_What is needed_:
Can you convert the whole listing below into a JSON list of strings, one string per line, skipping blank lines and leaving the pictures out?

== Data shown

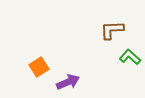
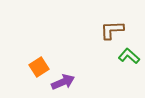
green L-shape: moved 1 px left, 1 px up
purple arrow: moved 5 px left
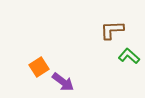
purple arrow: rotated 60 degrees clockwise
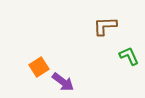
brown L-shape: moved 7 px left, 4 px up
green L-shape: rotated 25 degrees clockwise
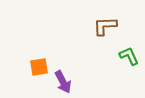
orange square: rotated 24 degrees clockwise
purple arrow: rotated 25 degrees clockwise
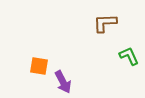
brown L-shape: moved 3 px up
orange square: moved 1 px up; rotated 18 degrees clockwise
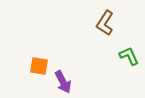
brown L-shape: rotated 55 degrees counterclockwise
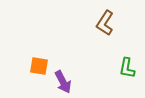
green L-shape: moved 2 px left, 12 px down; rotated 145 degrees counterclockwise
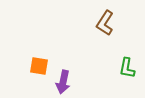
purple arrow: rotated 40 degrees clockwise
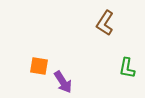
purple arrow: rotated 45 degrees counterclockwise
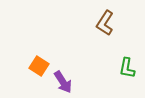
orange square: rotated 24 degrees clockwise
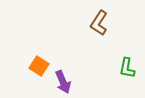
brown L-shape: moved 6 px left
purple arrow: rotated 10 degrees clockwise
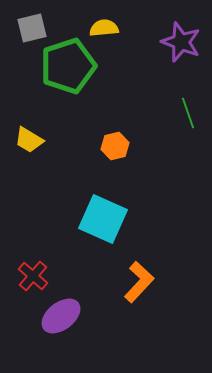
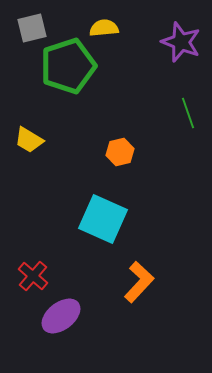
orange hexagon: moved 5 px right, 6 px down
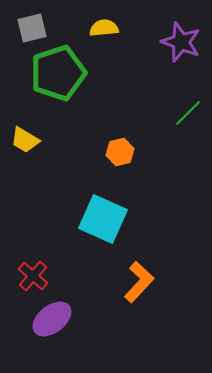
green pentagon: moved 10 px left, 7 px down
green line: rotated 64 degrees clockwise
yellow trapezoid: moved 4 px left
purple ellipse: moved 9 px left, 3 px down
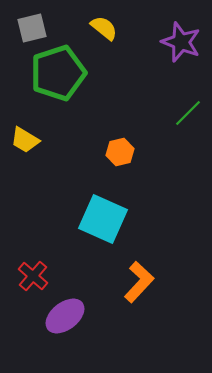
yellow semicircle: rotated 44 degrees clockwise
purple ellipse: moved 13 px right, 3 px up
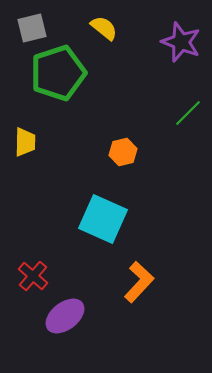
yellow trapezoid: moved 2 px down; rotated 120 degrees counterclockwise
orange hexagon: moved 3 px right
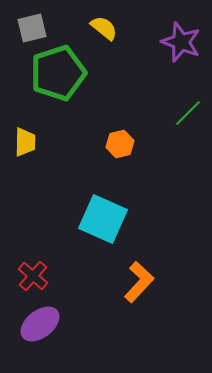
orange hexagon: moved 3 px left, 8 px up
purple ellipse: moved 25 px left, 8 px down
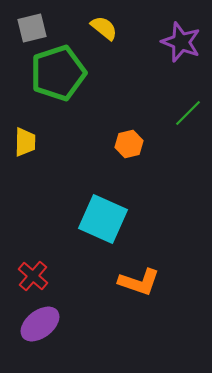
orange hexagon: moved 9 px right
orange L-shape: rotated 66 degrees clockwise
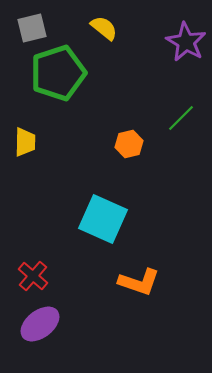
purple star: moved 5 px right; rotated 9 degrees clockwise
green line: moved 7 px left, 5 px down
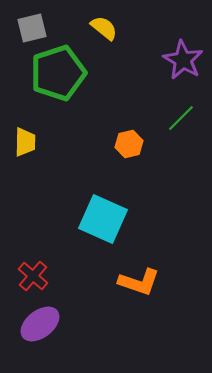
purple star: moved 3 px left, 18 px down
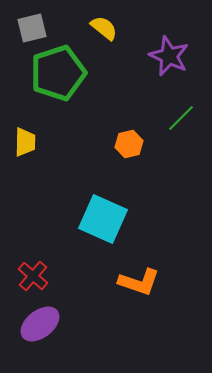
purple star: moved 14 px left, 4 px up; rotated 6 degrees counterclockwise
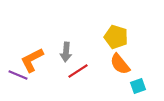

====

_Solution to the exercise_:
[
  "green L-shape: moved 1 px left, 1 px up",
  "purple arrow: moved 5 px left",
  "purple arrow: rotated 60 degrees clockwise",
  "brown L-shape: moved 7 px left, 4 px up",
  "green L-shape: rotated 25 degrees clockwise",
  "orange square: rotated 24 degrees clockwise",
  "purple arrow: rotated 25 degrees clockwise",
  "brown L-shape: moved 3 px up",
  "orange square: moved 1 px up; rotated 18 degrees clockwise",
  "brown L-shape: rotated 55 degrees counterclockwise",
  "green L-shape: moved 2 px left, 12 px down; rotated 145 degrees counterclockwise",
  "purple arrow: rotated 40 degrees clockwise",
  "purple arrow: rotated 45 degrees counterclockwise",
  "orange square: rotated 24 degrees clockwise",
  "brown L-shape: moved 6 px left",
  "purple arrow: rotated 10 degrees clockwise",
  "orange hexagon: moved 5 px right, 6 px down",
  "green pentagon: moved 10 px left, 7 px down",
  "green line: rotated 64 degrees clockwise",
  "yellow trapezoid: moved 4 px left",
  "purple ellipse: moved 9 px left, 3 px down",
  "yellow semicircle: rotated 44 degrees clockwise",
  "purple ellipse: moved 13 px right, 3 px up",
  "yellow trapezoid: moved 2 px down; rotated 120 degrees counterclockwise",
  "orange hexagon: moved 3 px right",
  "orange hexagon: moved 3 px left, 8 px up",
  "purple ellipse: moved 25 px left, 8 px down",
  "orange hexagon: moved 9 px right",
  "orange L-shape: rotated 66 degrees clockwise",
  "purple star: moved 5 px right; rotated 9 degrees clockwise",
  "green line: moved 7 px left, 5 px down",
  "purple star: moved 3 px left, 18 px down",
  "purple star: moved 14 px left, 4 px up; rotated 6 degrees counterclockwise"
]